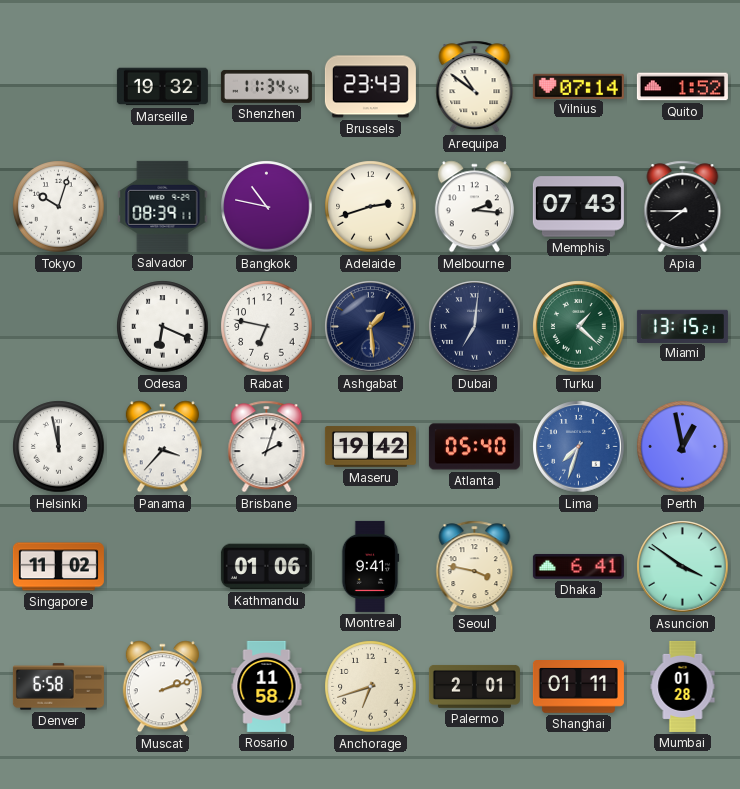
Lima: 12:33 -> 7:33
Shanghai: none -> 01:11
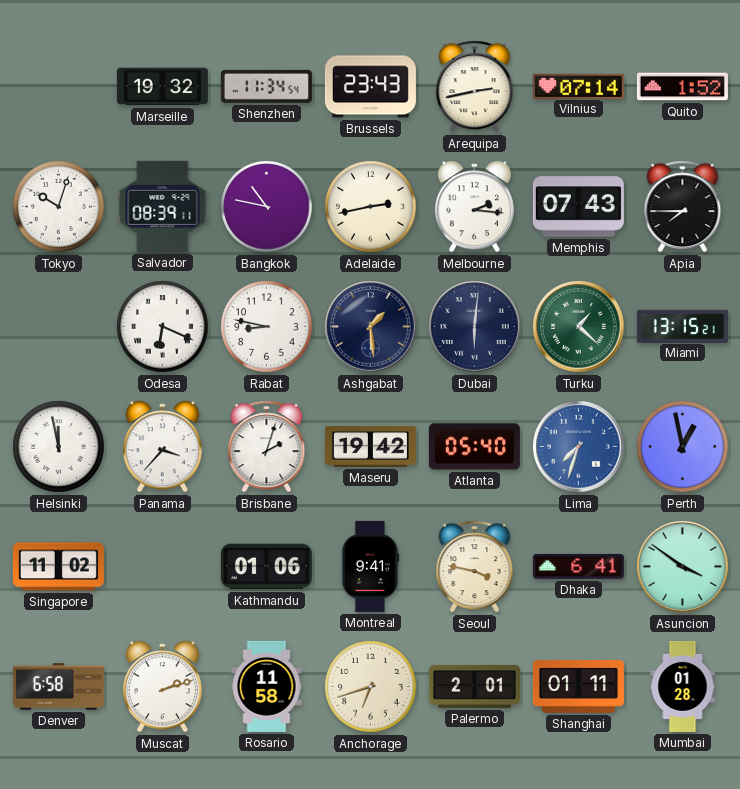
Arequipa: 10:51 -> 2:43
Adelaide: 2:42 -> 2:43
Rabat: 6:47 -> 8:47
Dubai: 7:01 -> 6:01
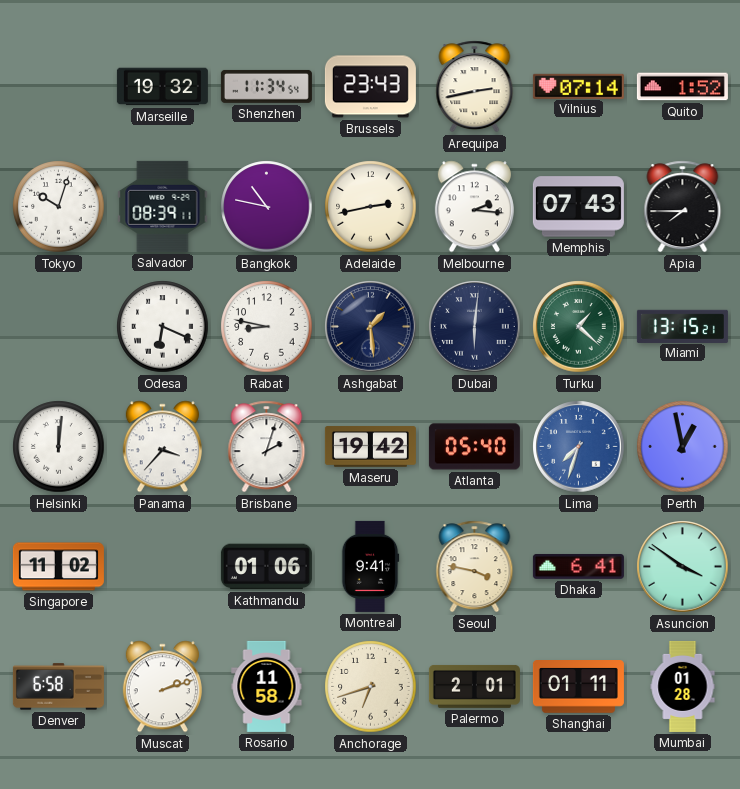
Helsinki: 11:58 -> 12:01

==

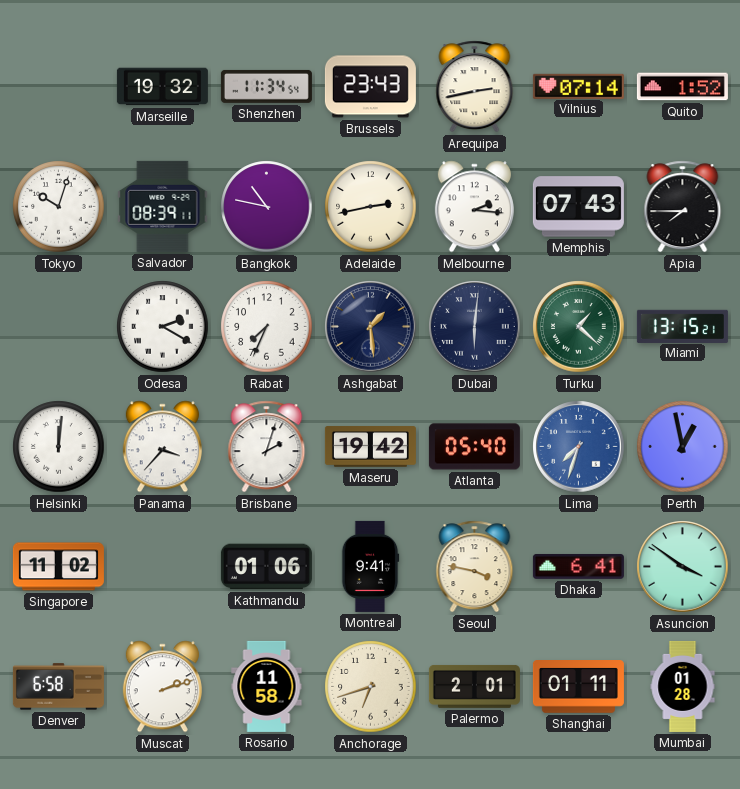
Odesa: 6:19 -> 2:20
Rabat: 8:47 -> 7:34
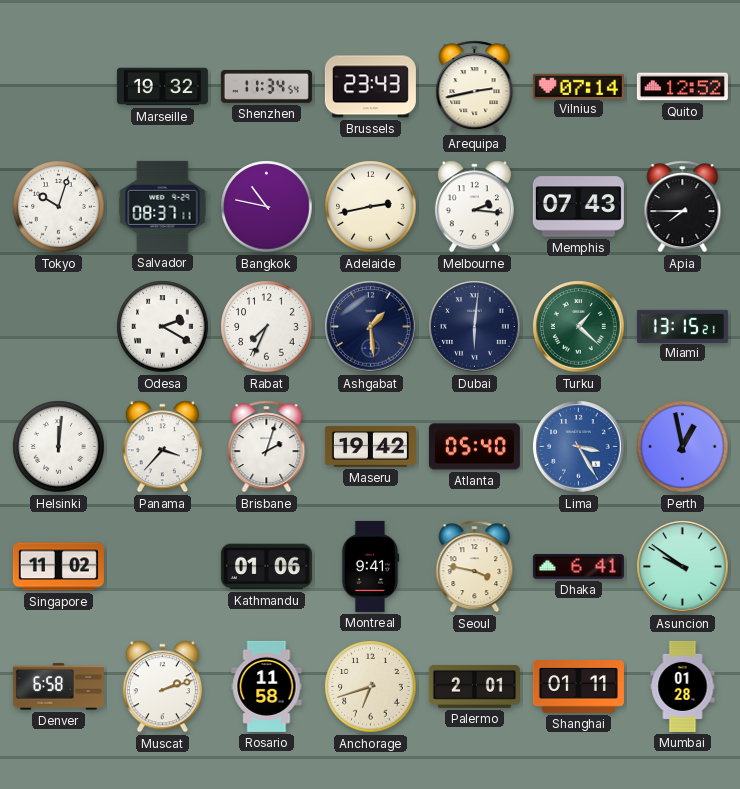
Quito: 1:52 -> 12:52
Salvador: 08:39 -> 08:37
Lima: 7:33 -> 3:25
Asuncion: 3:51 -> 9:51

(DIRECTIONS):
Copy the data without any change, from the line holding "Odesa: 6:19 -> 2:20" through the line holding "Asuncion: 3:51 -> 9:51", both included. Leave the pictures out.

(SOLUTION FOR THIS PROBLEM):
Odesa: 6:19 -> 2:20
Rabat: 8:47 -> 7:34
Quito: 1:52 -> 12:52
Salvador: 08:39 -> 08:37
Lima: 7:33 -> 3:25
Asuncion: 3:51 -> 9:51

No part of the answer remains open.